** WORKING DATA follows **

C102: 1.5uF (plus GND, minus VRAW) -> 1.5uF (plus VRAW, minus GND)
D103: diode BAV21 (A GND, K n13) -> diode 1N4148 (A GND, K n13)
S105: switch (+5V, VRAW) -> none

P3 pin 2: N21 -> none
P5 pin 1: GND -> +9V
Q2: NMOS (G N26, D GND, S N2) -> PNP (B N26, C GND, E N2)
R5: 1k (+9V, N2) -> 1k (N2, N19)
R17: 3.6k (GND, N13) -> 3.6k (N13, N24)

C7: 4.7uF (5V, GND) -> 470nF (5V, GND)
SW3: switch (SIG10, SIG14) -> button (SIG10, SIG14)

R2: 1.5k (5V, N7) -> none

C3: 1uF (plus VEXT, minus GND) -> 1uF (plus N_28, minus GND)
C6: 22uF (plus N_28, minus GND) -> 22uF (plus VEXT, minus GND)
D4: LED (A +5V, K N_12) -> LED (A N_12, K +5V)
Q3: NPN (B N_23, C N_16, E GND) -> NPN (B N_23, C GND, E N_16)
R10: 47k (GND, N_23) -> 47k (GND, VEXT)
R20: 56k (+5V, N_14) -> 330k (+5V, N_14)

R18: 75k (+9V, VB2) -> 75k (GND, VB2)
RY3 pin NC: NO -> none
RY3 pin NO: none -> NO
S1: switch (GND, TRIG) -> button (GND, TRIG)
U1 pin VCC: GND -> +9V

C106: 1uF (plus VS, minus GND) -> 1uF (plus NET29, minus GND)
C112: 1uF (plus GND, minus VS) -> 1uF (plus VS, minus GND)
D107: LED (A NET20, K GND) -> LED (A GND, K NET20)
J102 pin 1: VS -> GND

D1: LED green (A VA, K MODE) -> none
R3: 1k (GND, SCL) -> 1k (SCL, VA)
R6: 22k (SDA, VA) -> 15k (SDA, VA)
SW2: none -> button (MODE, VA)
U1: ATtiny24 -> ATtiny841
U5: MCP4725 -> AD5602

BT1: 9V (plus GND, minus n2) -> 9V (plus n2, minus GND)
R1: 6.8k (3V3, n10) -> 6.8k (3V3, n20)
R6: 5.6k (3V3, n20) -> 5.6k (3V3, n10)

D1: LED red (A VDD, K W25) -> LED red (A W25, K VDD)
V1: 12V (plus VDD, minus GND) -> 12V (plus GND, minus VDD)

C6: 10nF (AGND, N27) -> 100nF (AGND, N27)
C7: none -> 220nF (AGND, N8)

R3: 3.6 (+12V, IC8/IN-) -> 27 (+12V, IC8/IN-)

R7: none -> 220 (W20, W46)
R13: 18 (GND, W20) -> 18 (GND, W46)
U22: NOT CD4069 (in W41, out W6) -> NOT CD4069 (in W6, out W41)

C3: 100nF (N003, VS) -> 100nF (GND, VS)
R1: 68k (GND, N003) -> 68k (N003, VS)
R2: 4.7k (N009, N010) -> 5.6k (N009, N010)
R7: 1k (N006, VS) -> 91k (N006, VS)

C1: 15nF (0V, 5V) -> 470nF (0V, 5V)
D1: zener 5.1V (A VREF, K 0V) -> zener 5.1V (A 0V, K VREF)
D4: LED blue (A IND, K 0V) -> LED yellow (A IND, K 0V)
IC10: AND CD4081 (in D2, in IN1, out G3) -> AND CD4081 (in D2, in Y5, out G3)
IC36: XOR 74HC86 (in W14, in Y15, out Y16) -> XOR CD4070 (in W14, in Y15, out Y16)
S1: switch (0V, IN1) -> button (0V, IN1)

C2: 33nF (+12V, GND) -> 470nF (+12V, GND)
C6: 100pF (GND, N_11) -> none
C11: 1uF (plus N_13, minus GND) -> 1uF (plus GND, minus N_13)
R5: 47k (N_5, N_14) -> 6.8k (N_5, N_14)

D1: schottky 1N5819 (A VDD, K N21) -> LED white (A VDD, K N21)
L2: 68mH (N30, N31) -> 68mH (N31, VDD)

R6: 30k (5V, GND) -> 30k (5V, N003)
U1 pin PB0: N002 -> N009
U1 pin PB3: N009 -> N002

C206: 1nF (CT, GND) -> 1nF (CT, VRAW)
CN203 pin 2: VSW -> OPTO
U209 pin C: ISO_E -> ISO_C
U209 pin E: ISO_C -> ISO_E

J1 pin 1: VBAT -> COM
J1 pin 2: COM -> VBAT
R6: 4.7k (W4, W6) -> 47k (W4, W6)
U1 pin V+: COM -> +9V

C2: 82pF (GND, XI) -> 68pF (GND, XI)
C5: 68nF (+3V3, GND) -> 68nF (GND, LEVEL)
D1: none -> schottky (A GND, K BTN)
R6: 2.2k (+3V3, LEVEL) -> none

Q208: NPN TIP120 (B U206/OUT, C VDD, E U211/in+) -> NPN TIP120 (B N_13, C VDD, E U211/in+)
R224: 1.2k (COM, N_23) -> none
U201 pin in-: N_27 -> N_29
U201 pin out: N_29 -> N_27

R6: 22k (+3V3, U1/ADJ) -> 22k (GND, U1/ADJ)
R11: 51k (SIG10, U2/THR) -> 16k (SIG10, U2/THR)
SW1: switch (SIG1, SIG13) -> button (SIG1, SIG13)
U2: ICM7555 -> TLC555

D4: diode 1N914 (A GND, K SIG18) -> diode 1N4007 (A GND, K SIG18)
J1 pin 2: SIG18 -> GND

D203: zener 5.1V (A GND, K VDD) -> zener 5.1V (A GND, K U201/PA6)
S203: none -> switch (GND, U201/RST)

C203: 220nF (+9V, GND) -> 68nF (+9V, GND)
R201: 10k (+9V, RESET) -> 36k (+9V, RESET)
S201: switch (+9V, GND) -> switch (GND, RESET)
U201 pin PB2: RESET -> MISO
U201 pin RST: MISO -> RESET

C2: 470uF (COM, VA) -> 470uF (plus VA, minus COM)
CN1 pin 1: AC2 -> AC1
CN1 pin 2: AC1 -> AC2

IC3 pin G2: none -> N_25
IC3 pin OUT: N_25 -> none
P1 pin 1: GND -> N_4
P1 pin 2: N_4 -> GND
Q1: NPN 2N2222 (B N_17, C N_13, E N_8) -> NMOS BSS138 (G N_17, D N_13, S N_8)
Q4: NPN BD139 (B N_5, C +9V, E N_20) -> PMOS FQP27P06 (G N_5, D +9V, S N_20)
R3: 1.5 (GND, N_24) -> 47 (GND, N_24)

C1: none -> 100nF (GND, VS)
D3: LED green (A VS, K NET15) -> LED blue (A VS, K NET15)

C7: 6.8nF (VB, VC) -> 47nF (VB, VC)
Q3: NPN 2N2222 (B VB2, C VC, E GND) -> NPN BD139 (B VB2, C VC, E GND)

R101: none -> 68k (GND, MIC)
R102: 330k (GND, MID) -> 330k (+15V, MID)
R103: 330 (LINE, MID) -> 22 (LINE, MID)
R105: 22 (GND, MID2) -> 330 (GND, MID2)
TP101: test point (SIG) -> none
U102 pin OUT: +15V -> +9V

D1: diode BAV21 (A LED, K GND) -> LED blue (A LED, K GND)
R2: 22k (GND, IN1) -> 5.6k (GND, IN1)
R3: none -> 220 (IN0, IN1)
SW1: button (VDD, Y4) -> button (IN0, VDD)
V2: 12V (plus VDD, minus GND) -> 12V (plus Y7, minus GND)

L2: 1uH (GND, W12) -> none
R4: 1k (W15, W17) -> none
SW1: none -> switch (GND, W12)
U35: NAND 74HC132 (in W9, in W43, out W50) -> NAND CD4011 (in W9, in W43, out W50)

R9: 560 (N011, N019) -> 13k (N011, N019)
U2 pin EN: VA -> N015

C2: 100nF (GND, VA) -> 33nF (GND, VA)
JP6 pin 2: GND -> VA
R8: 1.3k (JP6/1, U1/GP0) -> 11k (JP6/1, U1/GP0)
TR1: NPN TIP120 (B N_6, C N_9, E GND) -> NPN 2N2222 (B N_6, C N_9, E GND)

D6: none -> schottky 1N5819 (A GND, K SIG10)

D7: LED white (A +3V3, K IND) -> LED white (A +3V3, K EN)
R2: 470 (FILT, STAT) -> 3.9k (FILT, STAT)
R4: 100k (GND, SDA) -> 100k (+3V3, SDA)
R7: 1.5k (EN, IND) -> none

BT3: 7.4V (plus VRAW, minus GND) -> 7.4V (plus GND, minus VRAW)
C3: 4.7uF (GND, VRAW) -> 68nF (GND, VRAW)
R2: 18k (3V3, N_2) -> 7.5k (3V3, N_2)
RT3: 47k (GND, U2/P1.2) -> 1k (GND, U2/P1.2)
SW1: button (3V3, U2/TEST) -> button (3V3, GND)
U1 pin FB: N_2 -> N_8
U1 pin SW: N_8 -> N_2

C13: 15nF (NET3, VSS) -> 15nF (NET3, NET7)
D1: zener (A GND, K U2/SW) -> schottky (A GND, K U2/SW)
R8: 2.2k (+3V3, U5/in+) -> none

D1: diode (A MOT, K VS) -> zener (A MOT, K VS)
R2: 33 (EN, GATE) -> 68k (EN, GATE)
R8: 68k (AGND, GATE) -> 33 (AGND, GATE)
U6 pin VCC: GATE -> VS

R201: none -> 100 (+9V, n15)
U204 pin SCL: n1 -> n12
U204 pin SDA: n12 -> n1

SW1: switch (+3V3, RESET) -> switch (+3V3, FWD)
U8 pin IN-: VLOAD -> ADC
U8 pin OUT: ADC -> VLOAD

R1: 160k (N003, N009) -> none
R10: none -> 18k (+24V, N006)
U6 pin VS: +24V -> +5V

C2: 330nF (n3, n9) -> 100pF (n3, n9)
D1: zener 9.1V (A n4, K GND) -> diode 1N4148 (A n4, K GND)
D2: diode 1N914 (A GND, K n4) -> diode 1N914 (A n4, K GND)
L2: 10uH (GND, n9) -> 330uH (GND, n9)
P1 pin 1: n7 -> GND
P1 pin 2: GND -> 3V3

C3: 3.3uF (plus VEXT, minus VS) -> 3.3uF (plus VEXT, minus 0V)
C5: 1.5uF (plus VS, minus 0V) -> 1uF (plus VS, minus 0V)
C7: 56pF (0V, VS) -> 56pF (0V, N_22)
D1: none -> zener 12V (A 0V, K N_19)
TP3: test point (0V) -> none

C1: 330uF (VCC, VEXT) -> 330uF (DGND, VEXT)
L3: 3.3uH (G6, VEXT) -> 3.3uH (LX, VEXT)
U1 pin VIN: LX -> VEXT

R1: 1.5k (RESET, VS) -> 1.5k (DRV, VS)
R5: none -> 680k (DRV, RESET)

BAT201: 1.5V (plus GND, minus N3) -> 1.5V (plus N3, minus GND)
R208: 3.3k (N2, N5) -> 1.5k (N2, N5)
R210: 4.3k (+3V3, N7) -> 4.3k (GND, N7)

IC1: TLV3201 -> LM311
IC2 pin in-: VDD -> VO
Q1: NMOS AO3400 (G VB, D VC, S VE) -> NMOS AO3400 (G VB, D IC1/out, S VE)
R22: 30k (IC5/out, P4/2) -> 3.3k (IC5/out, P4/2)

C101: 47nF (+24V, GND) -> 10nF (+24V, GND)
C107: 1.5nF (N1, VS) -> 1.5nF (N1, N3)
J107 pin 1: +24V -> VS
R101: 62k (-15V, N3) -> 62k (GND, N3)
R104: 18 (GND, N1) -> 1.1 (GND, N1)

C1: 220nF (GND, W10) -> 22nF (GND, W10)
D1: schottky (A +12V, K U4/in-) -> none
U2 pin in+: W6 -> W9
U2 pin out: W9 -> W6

** End of WORKING DATA **

ABOUT THIS EXERCISE: Extract exactly and only the lines above from the line containing "R10: 47k (GND, N_23) -> 47k (GND, VEXT)" through the line containing "C206: 1nF (CT, GND) -> 1nF (CT, VRAW)", both end lines included.

COMPLETED EXERCISE:
R10: 47k (GND, N_23) -> 47k (GND, VEXT)
R20: 56k (+5V, N_14) -> 330k (+5V, N_14)

R18: 75k (+9V, VB2) -> 75k (GND, VB2)
RY3 pin NC: NO -> none
RY3 pin NO: none -> NO
S1: switch (GND, TRIG) -> button (GND, TRIG)
U1 pin VCC: GND -> +9V

C106: 1uF (plus VS, minus GND) -> 1uF (plus NET29, minus GND)
C112: 1uF (plus GND, minus VS) -> 1uF (plus VS, minus GND)
D107: LED (A NET20, K GND) -> LED (A GND, K NET20)
J102 pin 1: VS -> GND

D1: LED green (A VA, K MODE) -> none
R3: 1k (GND, SCL) -> 1k (SCL, VA)
R6: 22k (SDA, VA) -> 15k (SDA, VA)
SW2: none -> button (MODE, VA)
U1: ATtiny24 -> ATtiny841
U5: MCP4725 -> AD5602

BT1: 9V (plus GND, minus n2) -> 9V (plus n2, minus GND)
R1: 6.8k (3V3, n10) -> 6.8k (3V3, n20)
R6: 5.6k (3V3, n20) -> 5.6k (3V3, n10)

D1: LED red (A VDD, K W25) -> LED red (A W25, K VDD)
V1: 12V (plus VDD, minus GND) -> 12V (plus GND, minus VDD)

C6: 10nF (AGND, N27) -> 100nF (AGND, N27)
C7: none -> 220nF (AGND, N8)

R3: 3.6 (+12V, IC8/IN-) -> 27 (+12V, IC8/IN-)

R7: none -> 220 (W20, W46)
R13: 18 (GND, W20) -> 18 (GND, W46)
U22: NOT CD4069 (in W41, out W6) -> NOT CD4069 (in W6, out W41)

C3: 100nF (N003, VS) -> 100nF (GND, VS)
R1: 68k (GND, N003) -> 68k (N003, VS)
R2: 4.7k (N009, N010) -> 5.6k (N009, N010)
R7: 1k (N006, VS) -> 91k (N006, VS)

C1: 15nF (0V, 5V) -> 470nF (0V, 5V)
D1: zener 5.1V (A VREF, K 0V) -> zener 5.1V (A 0V, K VREF)
D4: LED blue (A IND, K 0V) -> LED yellow (A IND, K 0V)
IC10: AND CD4081 (in D2, in IN1, out G3) -> AND CD4081 (in D2, in Y5, out G3)
IC36: XOR 74HC86 (in W14, in Y15, out Y16) -> XOR CD4070 (in W14, in Y15, out Y16)
S1: switch (0V, IN1) -> button (0V, IN1)

C2: 33nF (+12V, GND) -> 470nF (+12V, GND)
C6: 100pF (GND, N_11) -> none
C11: 1uF (plus N_13, minus GND) -> 1uF (plus GND, minus N_13)
R5: 47k (N_5, N_14) -> 6.8k (N_5, N_14)

D1: schottky 1N5819 (A VDD, K N21) -> LED white (A VDD, K N21)
L2: 68mH (N30, N31) -> 68mH (N31, VDD)

R6: 30k (5V, GND) -> 30k (5V, N003)
U1 pin PB0: N002 -> N009
U1 pin PB3: N009 -> N002

C206: 1nF (CT, GND) -> 1nF (CT, VRAW)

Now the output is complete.